→ **Exercise objective**: From the entries below, pull out every line containing the string "kern". Upper- and lowercase letters must match.

....................

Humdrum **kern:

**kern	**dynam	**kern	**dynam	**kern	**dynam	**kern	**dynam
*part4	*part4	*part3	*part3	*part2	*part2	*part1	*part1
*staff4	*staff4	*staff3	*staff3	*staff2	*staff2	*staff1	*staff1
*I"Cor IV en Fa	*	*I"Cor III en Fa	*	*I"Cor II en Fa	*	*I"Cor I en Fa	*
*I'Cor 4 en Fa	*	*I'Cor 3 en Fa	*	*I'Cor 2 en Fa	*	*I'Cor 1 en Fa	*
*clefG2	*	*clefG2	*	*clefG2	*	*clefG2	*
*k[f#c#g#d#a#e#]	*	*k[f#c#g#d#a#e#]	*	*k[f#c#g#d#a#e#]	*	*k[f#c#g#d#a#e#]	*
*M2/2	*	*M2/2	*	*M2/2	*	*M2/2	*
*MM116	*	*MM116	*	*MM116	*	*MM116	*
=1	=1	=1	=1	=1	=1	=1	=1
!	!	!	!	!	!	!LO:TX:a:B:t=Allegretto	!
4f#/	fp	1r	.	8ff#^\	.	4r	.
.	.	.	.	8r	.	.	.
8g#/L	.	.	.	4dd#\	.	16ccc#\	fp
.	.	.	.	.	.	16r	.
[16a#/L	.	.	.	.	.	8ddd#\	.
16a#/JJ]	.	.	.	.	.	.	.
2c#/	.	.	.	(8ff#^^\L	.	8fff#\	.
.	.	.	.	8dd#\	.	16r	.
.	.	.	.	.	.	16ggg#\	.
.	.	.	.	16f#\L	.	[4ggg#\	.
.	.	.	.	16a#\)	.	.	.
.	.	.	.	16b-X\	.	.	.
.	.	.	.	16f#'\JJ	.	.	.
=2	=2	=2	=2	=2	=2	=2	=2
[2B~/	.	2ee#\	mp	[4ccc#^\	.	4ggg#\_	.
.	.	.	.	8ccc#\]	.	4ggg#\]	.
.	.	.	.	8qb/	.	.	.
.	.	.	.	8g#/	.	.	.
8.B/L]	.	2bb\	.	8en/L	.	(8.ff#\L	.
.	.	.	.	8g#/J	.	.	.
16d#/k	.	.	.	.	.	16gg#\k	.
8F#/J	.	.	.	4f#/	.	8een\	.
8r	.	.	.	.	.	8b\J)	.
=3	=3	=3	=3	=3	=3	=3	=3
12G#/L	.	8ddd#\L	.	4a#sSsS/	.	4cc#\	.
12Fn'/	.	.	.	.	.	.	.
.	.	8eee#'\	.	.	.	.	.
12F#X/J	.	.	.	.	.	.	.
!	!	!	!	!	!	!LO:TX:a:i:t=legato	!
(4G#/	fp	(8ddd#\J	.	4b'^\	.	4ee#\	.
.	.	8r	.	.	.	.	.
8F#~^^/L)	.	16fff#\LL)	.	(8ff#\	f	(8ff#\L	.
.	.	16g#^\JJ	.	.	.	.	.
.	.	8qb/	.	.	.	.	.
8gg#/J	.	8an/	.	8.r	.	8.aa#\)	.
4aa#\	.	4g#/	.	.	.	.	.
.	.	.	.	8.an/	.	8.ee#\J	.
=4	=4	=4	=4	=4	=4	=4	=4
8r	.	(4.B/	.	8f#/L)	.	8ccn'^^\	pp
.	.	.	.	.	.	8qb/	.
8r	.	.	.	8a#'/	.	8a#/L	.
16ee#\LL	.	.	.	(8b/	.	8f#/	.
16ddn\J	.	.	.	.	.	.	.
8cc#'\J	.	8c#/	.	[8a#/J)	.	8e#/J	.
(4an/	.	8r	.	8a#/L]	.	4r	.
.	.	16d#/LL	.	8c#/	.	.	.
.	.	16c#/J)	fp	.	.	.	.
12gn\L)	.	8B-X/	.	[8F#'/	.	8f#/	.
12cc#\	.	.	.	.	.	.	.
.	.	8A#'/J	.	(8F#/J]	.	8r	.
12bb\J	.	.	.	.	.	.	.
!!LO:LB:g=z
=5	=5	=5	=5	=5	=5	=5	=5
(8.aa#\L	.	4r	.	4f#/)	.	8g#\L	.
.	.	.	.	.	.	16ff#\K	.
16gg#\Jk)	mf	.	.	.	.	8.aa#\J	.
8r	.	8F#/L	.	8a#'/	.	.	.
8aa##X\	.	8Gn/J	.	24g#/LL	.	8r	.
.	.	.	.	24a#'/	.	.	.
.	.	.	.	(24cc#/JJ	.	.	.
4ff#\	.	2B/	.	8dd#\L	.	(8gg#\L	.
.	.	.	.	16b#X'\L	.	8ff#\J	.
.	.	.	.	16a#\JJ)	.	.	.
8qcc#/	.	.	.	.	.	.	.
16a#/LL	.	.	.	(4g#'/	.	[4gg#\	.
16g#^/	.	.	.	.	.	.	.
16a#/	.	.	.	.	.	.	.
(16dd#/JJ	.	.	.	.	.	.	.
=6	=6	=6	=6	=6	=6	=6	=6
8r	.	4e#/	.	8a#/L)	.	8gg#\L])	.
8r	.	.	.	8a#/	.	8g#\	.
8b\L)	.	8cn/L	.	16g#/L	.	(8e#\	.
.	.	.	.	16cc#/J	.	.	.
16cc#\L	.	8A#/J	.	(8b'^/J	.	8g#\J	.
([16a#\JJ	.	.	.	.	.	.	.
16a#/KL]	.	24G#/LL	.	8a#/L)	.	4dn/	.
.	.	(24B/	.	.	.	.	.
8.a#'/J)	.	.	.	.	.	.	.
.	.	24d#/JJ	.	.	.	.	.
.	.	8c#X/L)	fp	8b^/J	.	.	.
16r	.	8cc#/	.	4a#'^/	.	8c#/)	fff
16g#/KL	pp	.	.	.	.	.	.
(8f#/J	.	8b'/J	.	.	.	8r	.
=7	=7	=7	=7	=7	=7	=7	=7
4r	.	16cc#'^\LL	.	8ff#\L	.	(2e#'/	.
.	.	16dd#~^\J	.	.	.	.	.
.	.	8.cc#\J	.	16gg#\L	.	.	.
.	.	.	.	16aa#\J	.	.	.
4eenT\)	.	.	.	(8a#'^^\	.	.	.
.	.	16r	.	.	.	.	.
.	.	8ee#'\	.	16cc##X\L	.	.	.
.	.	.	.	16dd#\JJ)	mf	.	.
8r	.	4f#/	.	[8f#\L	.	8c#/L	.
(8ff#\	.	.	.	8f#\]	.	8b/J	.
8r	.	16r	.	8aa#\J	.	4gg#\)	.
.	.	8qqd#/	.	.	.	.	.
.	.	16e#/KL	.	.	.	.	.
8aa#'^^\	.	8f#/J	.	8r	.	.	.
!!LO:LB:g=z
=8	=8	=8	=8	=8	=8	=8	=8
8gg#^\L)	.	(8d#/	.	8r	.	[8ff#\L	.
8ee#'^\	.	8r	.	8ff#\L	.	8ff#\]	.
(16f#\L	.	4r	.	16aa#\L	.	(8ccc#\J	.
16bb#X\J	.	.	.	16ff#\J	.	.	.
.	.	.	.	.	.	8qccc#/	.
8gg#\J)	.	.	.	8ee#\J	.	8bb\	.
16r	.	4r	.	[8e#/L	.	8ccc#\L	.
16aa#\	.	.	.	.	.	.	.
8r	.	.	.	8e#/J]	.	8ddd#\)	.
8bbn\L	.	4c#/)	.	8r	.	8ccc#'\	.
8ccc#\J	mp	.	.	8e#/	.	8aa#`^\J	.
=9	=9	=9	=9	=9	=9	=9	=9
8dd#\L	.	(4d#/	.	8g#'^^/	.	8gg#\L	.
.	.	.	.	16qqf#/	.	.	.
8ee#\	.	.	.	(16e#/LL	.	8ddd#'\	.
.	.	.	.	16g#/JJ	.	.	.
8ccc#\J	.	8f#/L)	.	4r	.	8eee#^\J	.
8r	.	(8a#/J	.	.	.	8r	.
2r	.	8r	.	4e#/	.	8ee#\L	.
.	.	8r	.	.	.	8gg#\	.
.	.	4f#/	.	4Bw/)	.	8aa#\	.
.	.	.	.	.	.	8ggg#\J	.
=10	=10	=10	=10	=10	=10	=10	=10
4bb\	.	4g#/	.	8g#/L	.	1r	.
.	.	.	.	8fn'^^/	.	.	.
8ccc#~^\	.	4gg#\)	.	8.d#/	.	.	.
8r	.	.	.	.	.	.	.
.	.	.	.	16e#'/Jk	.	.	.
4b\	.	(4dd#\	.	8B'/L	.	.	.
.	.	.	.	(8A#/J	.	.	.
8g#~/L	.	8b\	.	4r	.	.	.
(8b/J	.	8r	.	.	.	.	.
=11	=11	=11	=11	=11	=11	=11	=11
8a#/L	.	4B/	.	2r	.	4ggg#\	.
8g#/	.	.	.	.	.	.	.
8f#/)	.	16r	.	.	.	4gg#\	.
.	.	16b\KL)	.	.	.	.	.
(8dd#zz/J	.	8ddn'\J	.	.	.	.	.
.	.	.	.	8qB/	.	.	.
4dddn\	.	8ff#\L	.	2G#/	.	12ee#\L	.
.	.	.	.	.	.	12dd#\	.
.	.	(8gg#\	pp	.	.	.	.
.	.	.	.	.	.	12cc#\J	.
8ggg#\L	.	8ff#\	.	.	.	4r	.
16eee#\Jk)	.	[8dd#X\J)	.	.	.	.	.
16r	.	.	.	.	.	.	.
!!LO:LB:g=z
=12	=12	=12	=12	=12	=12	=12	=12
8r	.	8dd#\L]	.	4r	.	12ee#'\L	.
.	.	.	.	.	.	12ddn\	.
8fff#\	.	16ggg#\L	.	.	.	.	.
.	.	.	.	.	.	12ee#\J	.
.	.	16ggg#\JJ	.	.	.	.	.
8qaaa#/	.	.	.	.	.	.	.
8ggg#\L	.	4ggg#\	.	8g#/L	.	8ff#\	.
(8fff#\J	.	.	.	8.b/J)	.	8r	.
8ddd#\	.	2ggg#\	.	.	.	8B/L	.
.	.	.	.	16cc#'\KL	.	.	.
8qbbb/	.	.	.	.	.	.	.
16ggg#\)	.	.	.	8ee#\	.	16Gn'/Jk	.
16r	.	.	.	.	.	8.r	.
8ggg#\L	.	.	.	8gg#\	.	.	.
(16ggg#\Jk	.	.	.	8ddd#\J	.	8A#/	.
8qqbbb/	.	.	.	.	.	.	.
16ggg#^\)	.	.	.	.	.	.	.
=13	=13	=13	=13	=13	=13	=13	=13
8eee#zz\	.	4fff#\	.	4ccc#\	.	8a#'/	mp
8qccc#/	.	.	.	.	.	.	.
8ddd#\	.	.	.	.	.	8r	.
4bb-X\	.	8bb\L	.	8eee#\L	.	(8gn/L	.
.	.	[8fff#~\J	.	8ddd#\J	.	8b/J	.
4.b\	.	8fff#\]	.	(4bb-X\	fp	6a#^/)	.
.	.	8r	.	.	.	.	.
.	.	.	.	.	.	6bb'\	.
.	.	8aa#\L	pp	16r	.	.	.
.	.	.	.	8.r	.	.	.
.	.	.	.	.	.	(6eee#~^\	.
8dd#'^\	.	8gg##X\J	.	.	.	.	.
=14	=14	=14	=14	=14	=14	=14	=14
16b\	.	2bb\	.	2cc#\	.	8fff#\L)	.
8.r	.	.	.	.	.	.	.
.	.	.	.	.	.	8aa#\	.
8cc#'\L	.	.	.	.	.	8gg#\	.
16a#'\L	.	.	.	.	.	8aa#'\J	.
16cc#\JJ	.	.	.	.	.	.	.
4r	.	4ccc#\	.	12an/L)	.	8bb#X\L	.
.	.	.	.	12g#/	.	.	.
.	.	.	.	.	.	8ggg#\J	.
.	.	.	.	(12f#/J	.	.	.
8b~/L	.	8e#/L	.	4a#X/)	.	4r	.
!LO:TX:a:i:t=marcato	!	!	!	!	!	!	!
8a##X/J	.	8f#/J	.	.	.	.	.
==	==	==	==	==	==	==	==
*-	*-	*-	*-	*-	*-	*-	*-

....................

→ **Full response**:
Humdrum **kern:
**kern	**dynam	**kern	**dynam	**kern	**dynam	**kern	**dynam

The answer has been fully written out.